## TRY IT
Which of the lines below include the word "VREF"? Pull each one out.

## DATASET EXTRACT
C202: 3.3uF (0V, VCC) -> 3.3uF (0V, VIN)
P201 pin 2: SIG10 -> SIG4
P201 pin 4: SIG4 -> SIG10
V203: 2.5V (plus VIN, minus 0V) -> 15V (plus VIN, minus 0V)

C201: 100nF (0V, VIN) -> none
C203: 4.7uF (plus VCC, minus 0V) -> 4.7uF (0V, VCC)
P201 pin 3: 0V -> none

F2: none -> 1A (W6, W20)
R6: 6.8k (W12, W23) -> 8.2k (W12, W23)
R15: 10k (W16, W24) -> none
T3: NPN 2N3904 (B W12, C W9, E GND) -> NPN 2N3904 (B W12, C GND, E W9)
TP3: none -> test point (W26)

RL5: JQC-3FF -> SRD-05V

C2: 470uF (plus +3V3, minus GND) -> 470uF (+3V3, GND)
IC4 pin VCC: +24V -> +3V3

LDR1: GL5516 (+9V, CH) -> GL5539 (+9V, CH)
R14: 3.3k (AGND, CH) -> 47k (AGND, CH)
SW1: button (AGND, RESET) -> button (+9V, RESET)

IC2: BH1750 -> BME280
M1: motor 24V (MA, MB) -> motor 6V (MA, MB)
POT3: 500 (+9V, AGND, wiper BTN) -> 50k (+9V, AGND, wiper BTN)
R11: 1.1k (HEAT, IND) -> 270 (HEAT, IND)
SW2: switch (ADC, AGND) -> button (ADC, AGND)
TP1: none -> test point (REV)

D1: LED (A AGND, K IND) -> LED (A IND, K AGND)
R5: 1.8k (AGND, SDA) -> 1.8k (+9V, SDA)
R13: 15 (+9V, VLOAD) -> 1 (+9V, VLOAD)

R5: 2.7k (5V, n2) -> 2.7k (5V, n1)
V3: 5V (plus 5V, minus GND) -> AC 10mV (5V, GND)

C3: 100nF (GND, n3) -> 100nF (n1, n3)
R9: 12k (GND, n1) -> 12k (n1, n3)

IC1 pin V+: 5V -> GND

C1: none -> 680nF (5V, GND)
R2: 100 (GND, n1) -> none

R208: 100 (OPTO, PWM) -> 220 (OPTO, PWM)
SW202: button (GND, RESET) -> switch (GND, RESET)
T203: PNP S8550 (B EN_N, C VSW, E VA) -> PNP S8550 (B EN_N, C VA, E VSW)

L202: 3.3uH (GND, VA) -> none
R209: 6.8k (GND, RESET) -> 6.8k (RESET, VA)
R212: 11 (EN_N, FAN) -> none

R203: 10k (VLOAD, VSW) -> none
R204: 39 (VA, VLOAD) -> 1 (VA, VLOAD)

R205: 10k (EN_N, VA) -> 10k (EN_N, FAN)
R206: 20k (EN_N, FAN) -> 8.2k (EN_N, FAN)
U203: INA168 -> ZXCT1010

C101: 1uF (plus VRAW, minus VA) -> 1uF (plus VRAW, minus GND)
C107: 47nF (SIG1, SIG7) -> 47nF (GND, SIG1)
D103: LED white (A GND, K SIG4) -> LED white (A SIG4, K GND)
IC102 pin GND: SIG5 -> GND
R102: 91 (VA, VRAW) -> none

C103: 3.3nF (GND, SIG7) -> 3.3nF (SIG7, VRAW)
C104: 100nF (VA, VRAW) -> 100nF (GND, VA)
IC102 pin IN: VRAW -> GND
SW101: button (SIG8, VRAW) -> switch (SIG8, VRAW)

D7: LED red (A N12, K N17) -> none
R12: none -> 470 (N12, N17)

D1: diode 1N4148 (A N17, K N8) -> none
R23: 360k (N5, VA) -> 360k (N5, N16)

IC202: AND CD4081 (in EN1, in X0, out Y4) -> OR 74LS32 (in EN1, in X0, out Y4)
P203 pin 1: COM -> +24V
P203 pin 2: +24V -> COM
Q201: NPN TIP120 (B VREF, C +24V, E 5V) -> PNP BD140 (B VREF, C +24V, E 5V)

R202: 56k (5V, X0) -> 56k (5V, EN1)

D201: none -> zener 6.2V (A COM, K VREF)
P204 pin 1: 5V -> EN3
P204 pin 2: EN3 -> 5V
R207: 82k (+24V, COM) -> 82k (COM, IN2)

## OUTPUT OF THE EXERCISE
Q201: NPN TIP120 (B VREF, C +24V, E 5V) -> PNP BD140 (B VREF, C +24V, E 5V)
D201: none -> zener 6.2V (A COM, K VREF)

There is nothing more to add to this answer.